Exercise prompt:
Locate each line of the material that contains "none", then return it.

Data extracts:
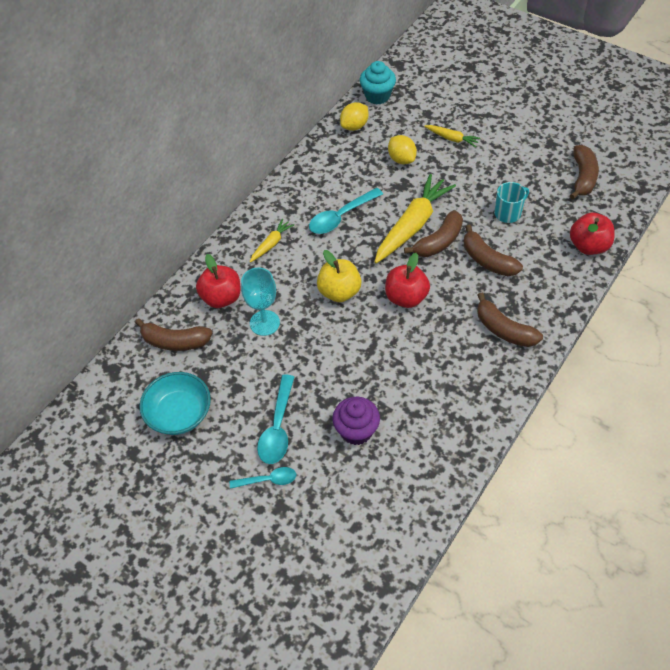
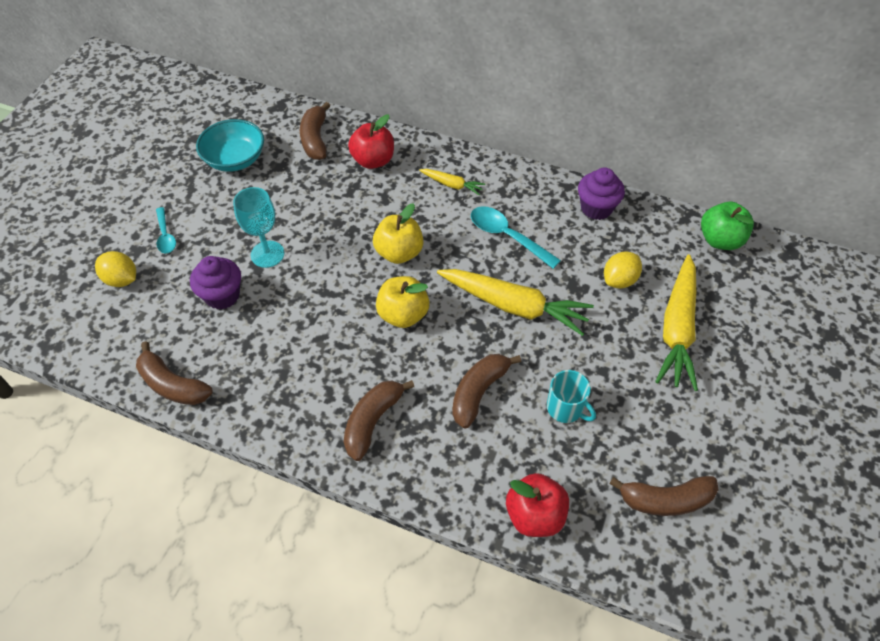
camera: 75 degrees right, 0 degrees up
(264, 323) = (347, 199): turquoise goblet -> turquoise goblet (267, 254)
(278, 427) = (223, 232): turquoise spoon -> none
(326, 156) = (596, 208): none -> purple cupcake
(354, 126) = (657, 226): yellow lemon -> yellow lemon (122, 279)
(377, 96) = (720, 240): turquoise cupcake -> green apple
(406, 297) = (403, 314): red apple -> yellow apple
(439, 242) = (495, 336): brown banana -> brown banana (173, 385)
(452, 139) = (677, 329): yellow carrot -> yellow carrot, size x2.06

Task response:
(278, 427) = (223, 232): turquoise spoon -> none
(326, 156) = (596, 208): none -> purple cupcake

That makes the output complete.